DIRECTIONS FOR THIS TASK — Every line of the material is to be quoted verbatim, minus the pictures.

SUPPLIED MATERIAL —
★ ★ ★
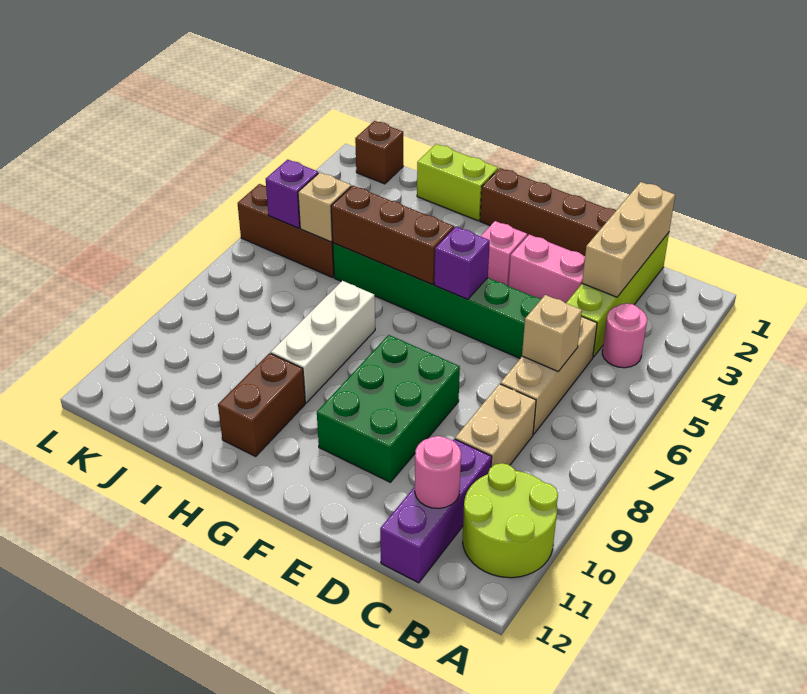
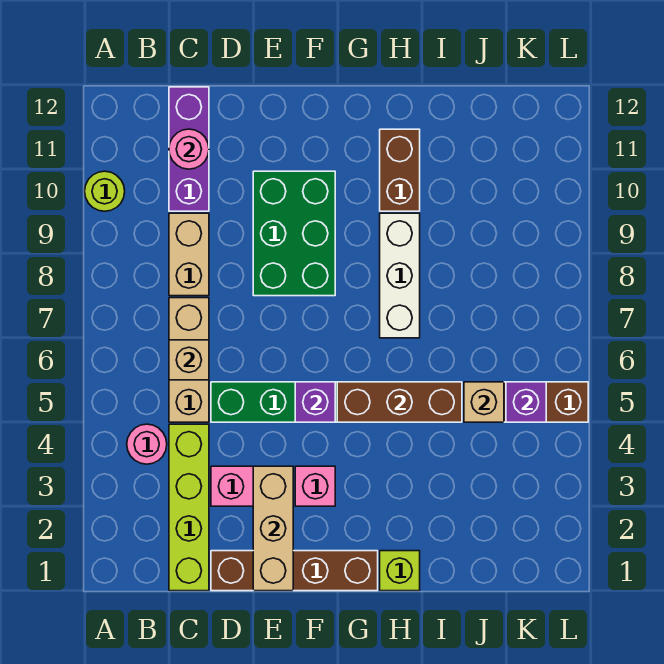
lime round brick A10:B11 level 1 -> lime round brick A10 level 1
tan brick C1:C3 level 2 -> tan brick E1:E3 level 2
lime brick H1:I1 level 1 -> lime brick H1 level 1
brown brick K1 level 1 -> none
★ ★ ★
SOLUTION —
lime round brick A10:B11 level 1 -> lime round brick A10 level 1
tan brick C1:C3 level 2 -> tan brick E1:E3 level 2
lime brick H1:I1 level 1 -> lime brick H1 level 1
brown brick K1 level 1 -> none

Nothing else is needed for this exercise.